Data for processing.
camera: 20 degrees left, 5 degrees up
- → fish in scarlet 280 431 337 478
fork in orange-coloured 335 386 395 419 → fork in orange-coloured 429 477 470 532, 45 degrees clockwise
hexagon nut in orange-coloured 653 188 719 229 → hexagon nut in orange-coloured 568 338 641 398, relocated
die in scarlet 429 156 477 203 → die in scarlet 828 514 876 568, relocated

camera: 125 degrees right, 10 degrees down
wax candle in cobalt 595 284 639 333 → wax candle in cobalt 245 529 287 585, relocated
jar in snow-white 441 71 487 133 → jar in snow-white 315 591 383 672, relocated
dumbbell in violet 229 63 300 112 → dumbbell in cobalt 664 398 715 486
---
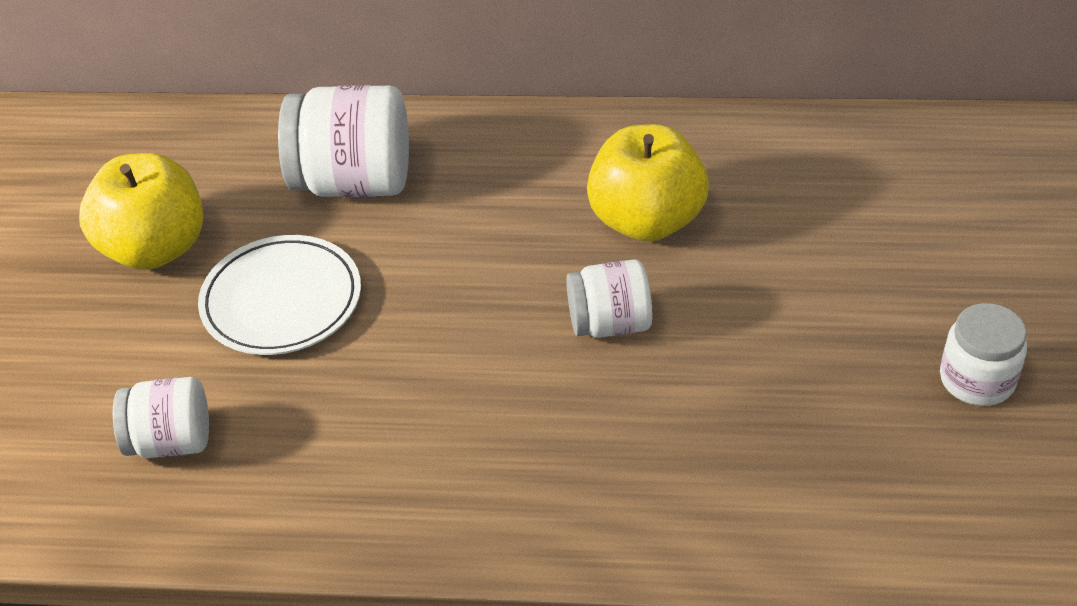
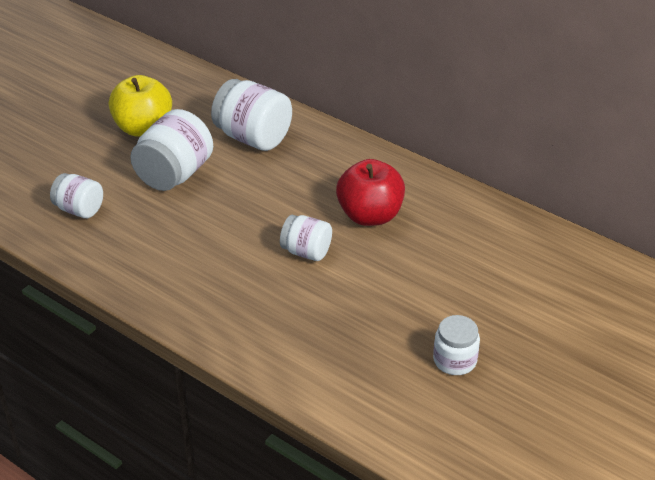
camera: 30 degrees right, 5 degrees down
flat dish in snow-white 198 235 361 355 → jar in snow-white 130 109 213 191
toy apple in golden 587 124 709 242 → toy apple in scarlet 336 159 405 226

Your goal.
Pull out all lines from the entries above that include the word "coloured".

Response to this task.
fork in orange-coloured 335 386 395 419 → fork in orange-coloured 429 477 470 532, 45 degrees clockwise
hexagon nut in orange-coloured 653 188 719 229 → hexagon nut in orange-coloured 568 338 641 398, relocated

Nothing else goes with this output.